WHAT YOU WILL DO
In how many lines of the records does the word "schottky" appear? Reply with the number and nothing else.

SUPPLIED DATA
——————————

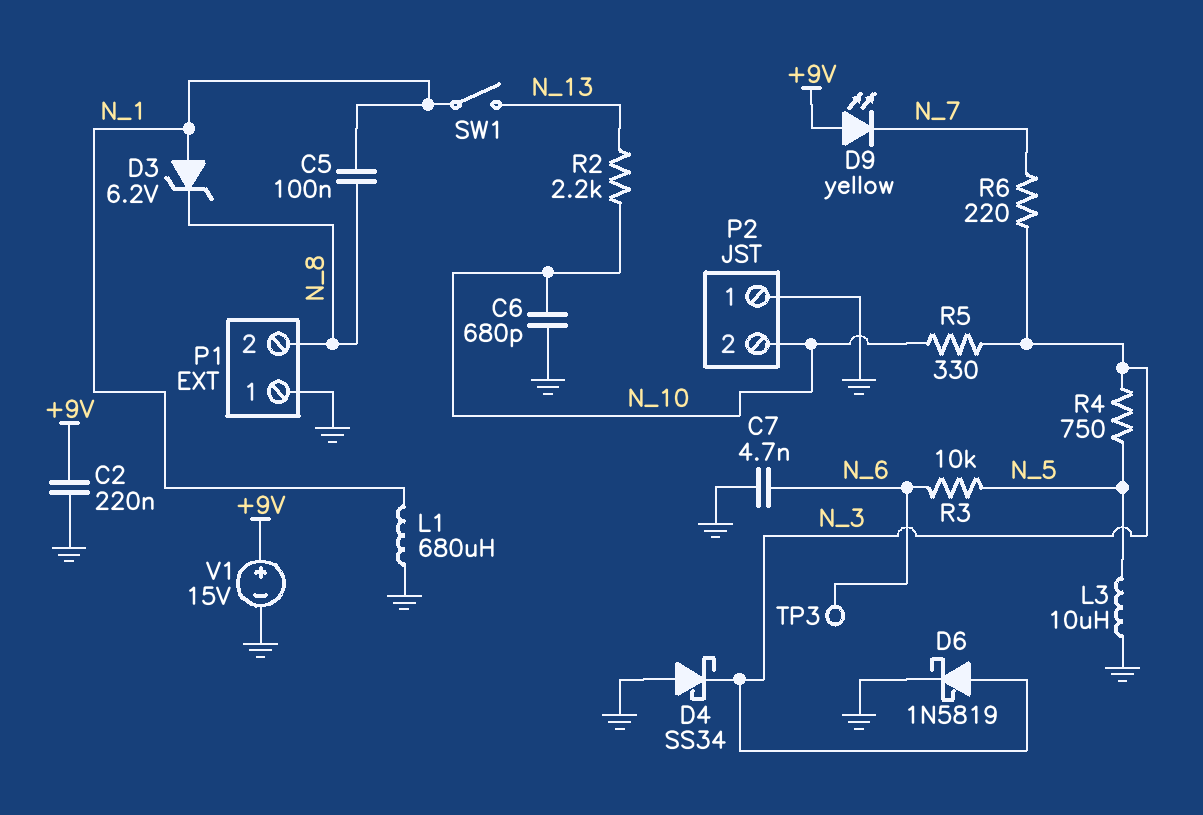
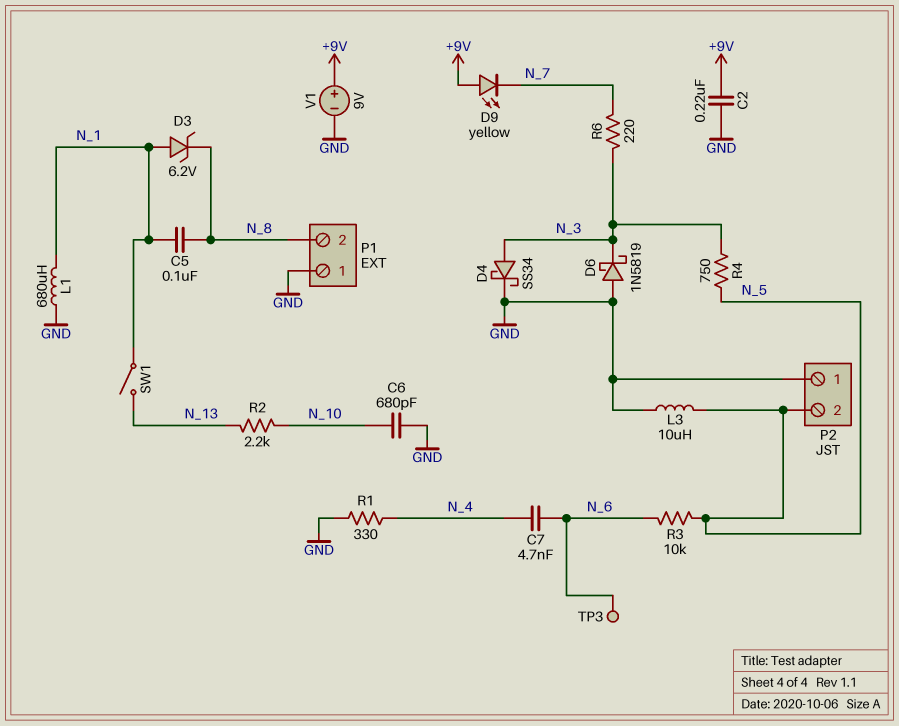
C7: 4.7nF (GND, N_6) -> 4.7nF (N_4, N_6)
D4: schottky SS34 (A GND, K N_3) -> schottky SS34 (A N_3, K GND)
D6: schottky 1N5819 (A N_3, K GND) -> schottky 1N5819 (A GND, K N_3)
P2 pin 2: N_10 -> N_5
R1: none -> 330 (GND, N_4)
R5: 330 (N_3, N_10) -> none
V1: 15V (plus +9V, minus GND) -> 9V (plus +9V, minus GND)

——————————

RESPONSE
2